Check every line of the material below for the string "none", and return the ones that have it.

[Records for this exercise — start]

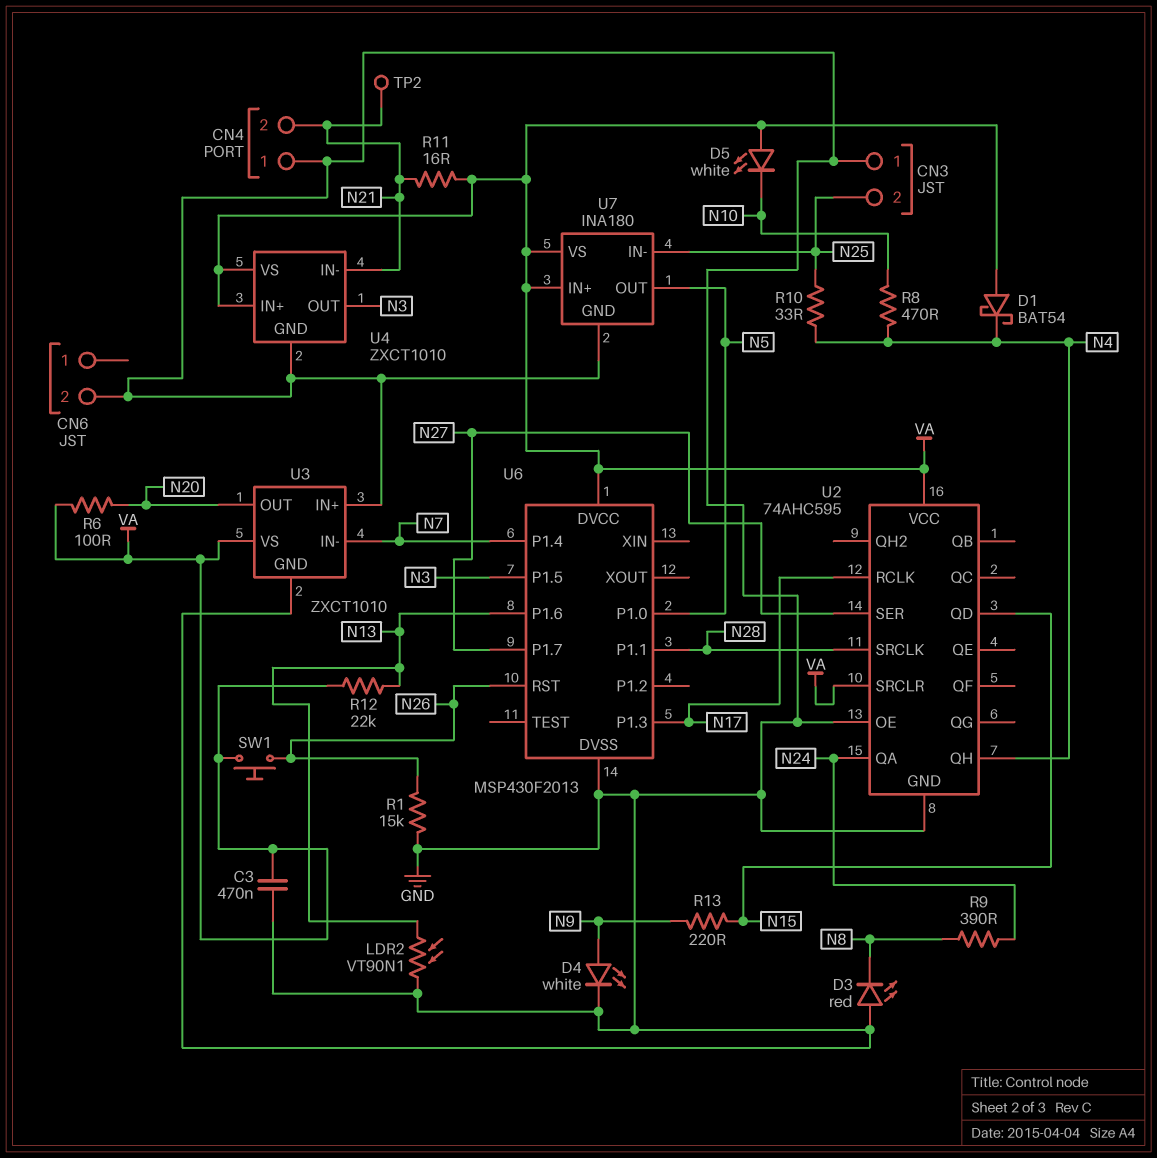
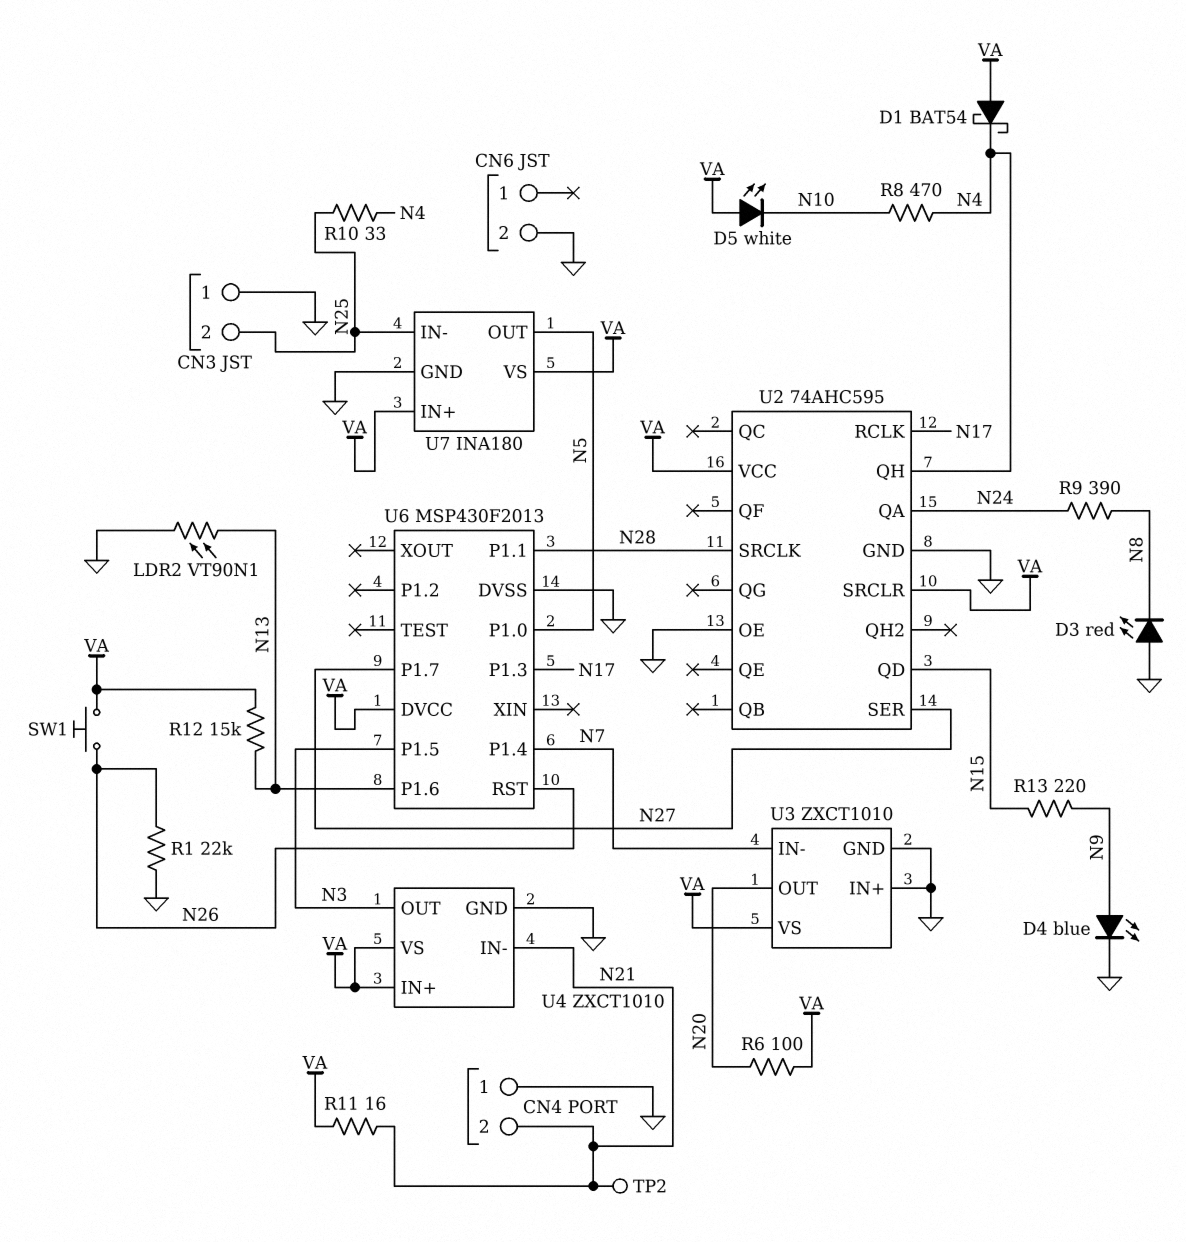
C3: 470nF (GND, VA) -> none
D4: LED white (A N9, K GND) -> LED blue (A N9, K GND)
R1: 15k (GND, N26) -> 22k (GND, N26)
R12: 22k (N13, VA) -> 15k (N13, VA)

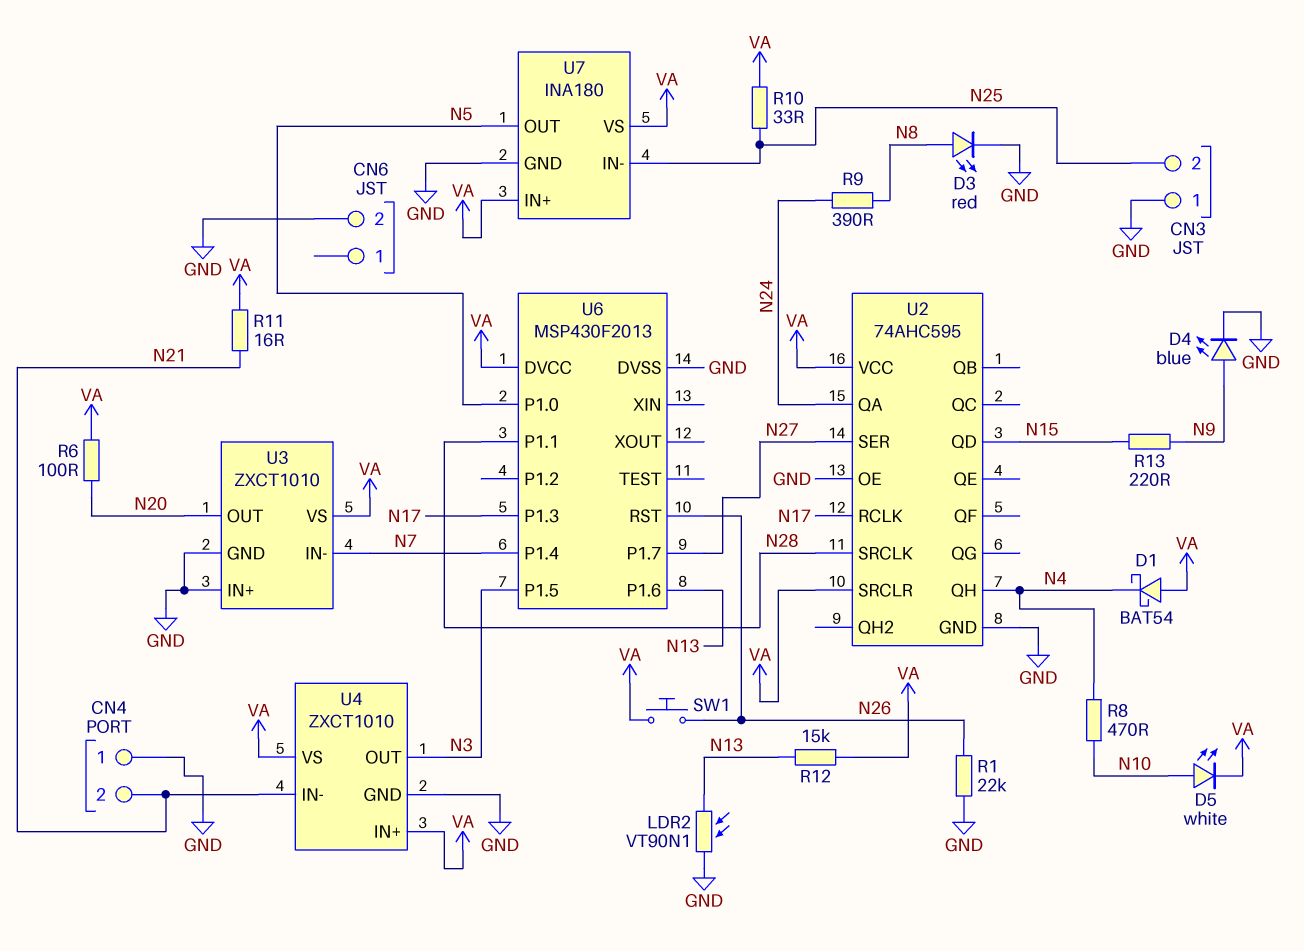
D3: LED red (A GND, K N8) -> LED red (A N8, K GND)
D5: LED white (A VA, K N10) -> LED white (A N10, K VA)
R10: 33 (N4, N25) -> 33 (N25, VA)
TP2: test point (N21) -> none

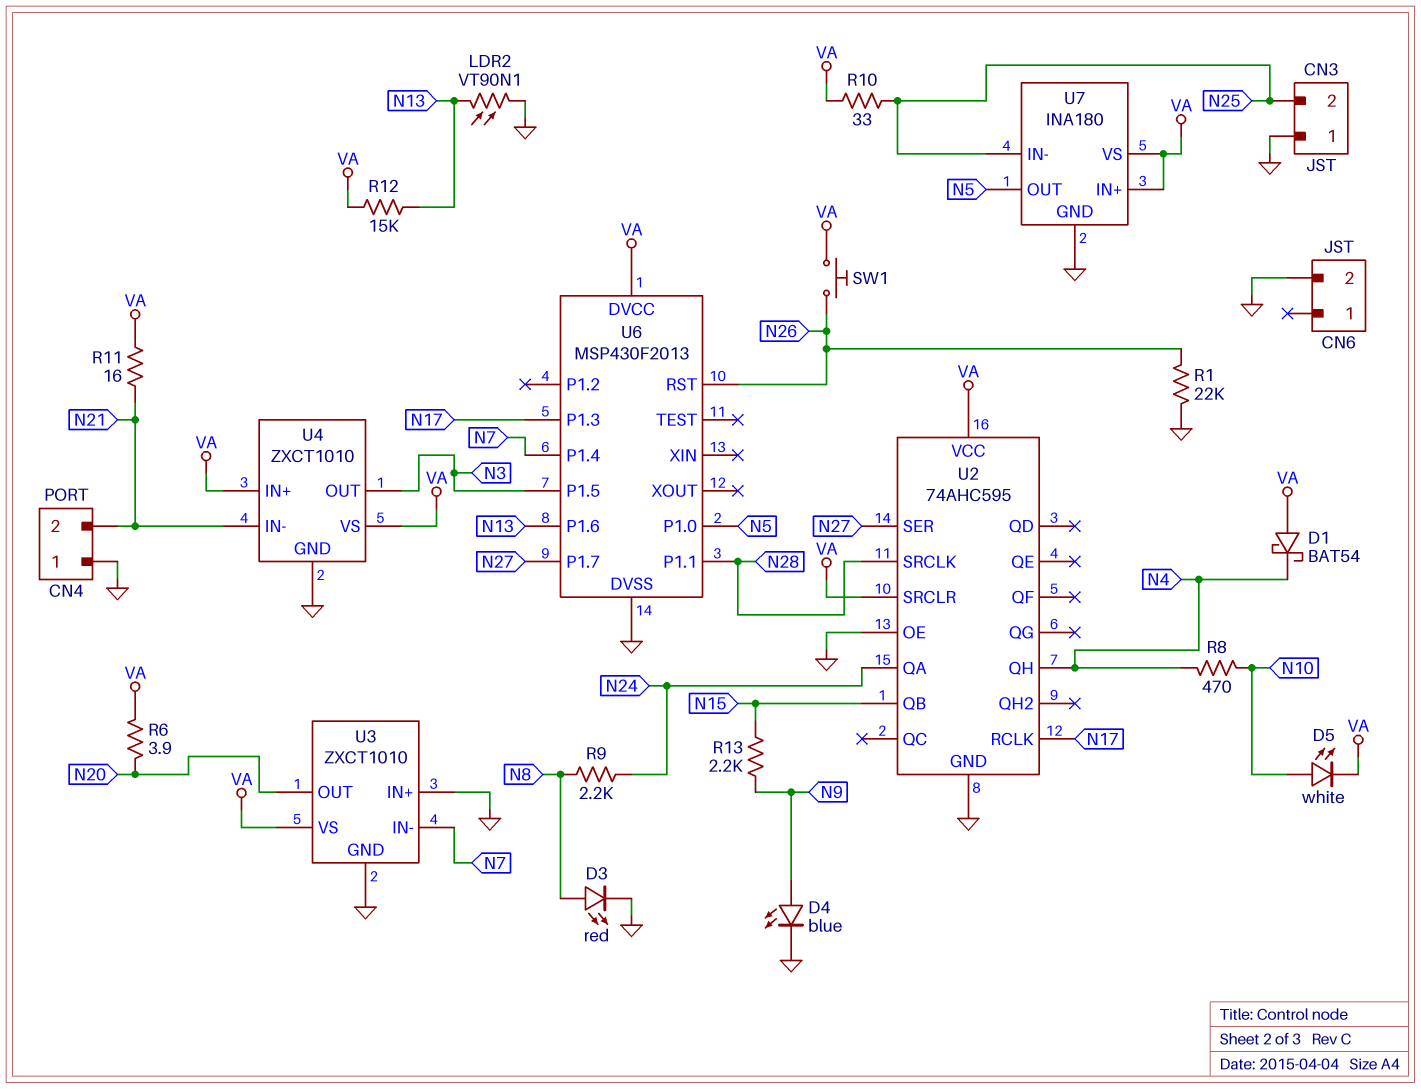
R6: 100 (N20, VA) -> 3.9 (N20, VA)
R9: 390 (N8, N24) -> 2.2k (N8, N24)
R13: 220 (N9, N15) -> 2.2k (N9, N15)
U2 pin QB: none -> N15
U2 pin QD: N15 -> none

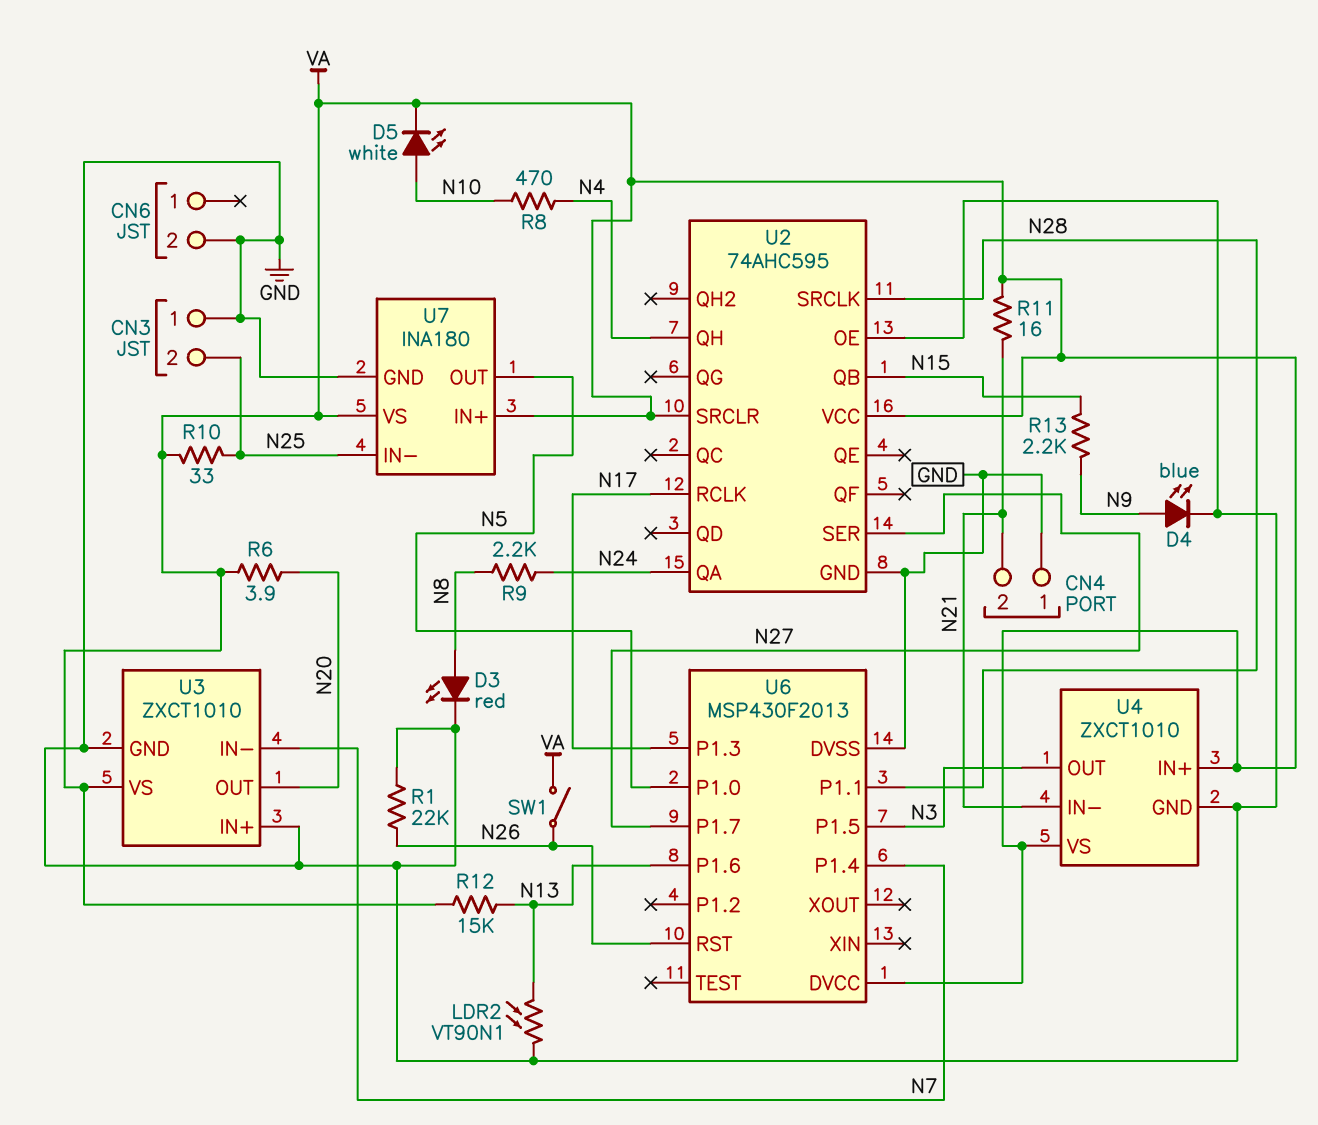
D1: schottky BAT54 (A VA, K N4) -> none
SW1: button (N26, VA) -> switch (N26, VA)

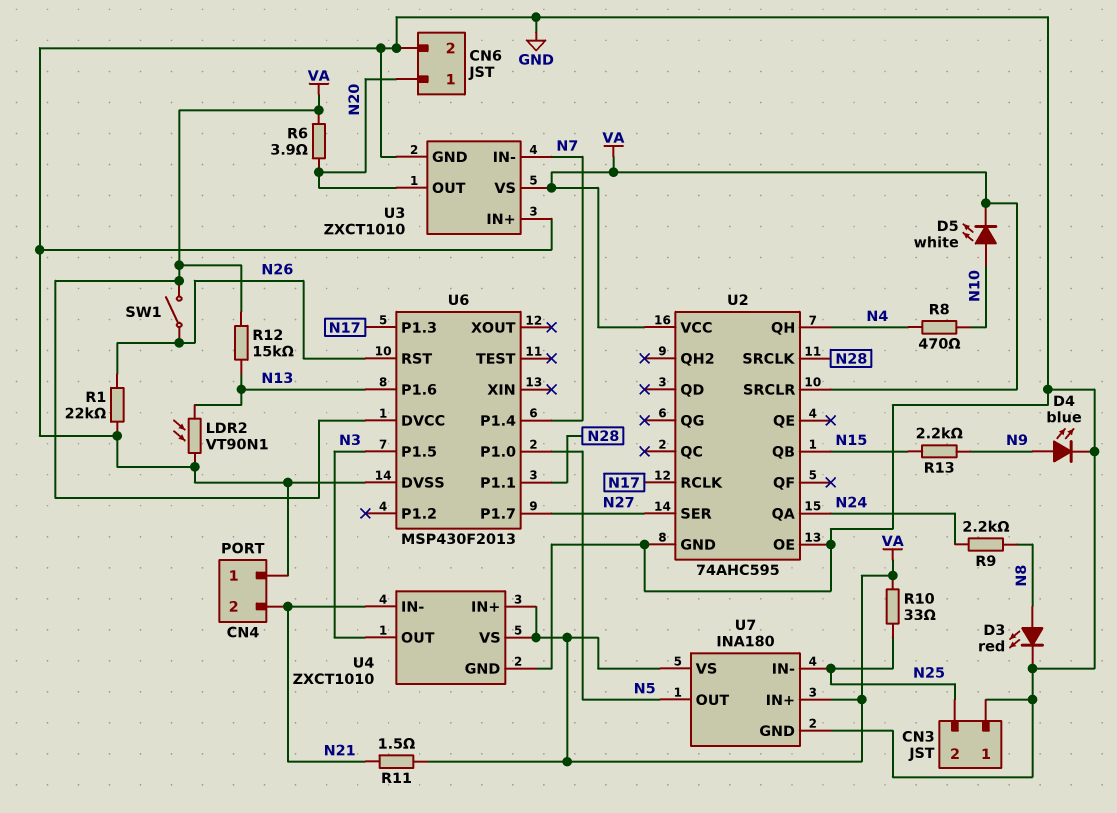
CN6 pin 1: none -> N20
R11: 16 (N21, VA) -> 1.5 (N21, VA)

[Records for this exercise — finish]

▶ [Exercise output]:
C3: 470nF (GND, VA) -> none
TP2: test point (N21) -> none
U2 pin QB: none -> N15
U2 pin QD: N15 -> none
D1: schottky BAT54 (A VA, K N4) -> none
CN6 pin 1: none -> N20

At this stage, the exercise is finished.